**Supplied entries:**
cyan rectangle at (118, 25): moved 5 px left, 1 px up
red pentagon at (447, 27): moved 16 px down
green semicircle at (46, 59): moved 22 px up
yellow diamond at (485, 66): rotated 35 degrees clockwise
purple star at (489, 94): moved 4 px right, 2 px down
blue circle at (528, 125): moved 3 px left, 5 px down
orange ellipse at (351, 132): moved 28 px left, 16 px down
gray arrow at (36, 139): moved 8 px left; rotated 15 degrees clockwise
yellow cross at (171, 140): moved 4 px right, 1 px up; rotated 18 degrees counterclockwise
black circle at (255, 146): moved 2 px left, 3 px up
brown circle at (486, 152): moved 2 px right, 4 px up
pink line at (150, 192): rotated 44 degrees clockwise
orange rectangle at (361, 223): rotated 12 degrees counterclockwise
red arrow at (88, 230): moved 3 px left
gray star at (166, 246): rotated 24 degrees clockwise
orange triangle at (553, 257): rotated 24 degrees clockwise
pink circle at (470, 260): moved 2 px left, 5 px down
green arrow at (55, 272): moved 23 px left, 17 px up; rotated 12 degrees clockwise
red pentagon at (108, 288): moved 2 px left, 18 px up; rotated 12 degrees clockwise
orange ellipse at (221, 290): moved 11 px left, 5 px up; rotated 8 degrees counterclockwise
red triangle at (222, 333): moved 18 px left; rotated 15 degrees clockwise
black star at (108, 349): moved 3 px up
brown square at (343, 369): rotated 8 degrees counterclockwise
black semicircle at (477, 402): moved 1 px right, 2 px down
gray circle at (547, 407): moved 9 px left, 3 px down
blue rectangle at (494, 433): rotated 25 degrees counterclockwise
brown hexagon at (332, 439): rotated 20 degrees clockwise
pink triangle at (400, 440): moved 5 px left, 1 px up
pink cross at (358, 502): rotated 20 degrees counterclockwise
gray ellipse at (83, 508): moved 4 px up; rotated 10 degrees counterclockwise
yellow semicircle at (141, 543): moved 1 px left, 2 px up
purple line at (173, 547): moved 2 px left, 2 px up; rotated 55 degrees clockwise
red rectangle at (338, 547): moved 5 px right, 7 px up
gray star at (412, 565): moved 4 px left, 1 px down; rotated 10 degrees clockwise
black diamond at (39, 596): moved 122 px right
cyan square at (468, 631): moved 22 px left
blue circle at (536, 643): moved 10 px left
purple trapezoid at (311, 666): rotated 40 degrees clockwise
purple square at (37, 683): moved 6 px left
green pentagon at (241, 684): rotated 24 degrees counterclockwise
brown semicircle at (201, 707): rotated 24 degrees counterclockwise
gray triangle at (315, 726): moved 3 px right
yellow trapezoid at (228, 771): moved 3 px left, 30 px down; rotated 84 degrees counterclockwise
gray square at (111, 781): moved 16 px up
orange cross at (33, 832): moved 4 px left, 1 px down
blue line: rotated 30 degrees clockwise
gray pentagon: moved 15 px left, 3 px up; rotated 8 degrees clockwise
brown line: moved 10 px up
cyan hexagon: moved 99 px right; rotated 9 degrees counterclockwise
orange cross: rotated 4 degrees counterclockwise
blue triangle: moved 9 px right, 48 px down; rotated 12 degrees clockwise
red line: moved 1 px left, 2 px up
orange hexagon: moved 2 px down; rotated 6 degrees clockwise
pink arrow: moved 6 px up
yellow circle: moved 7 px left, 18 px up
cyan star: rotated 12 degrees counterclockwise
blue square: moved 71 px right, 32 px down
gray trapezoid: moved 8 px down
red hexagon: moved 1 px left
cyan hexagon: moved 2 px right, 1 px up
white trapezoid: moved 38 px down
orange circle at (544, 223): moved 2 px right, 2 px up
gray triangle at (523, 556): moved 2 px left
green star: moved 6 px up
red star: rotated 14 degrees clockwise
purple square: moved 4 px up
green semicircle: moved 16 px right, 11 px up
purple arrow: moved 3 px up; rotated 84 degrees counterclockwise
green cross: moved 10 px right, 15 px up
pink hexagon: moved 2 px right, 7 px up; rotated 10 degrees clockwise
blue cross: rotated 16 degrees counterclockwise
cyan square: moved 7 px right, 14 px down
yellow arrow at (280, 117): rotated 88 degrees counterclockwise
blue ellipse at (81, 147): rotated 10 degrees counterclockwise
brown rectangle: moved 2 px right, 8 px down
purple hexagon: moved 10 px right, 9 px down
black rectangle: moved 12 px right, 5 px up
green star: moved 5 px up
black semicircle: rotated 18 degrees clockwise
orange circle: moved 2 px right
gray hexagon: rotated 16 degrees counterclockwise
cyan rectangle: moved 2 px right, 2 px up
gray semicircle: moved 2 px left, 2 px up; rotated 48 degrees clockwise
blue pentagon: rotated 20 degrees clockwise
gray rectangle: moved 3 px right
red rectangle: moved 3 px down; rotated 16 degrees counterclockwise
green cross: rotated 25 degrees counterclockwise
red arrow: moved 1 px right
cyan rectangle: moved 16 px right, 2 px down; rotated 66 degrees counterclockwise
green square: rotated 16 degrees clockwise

**What the task requires:**
From the listing above, return the lines starting at the one with "white trapezoid: moved 38 px down" and ending at the one with "green semicircle: moved 16 px right, 11 px up", both kept, exactly as they appear and nothing more.

**Result of the exercise:**
white trapezoid: moved 38 px down
orange circle at (544, 223): moved 2 px right, 2 px up
gray triangle at (523, 556): moved 2 px left
green star: moved 6 px up
red star: rotated 14 degrees clockwise
purple square: moved 4 px up
green semicircle: moved 16 px right, 11 px up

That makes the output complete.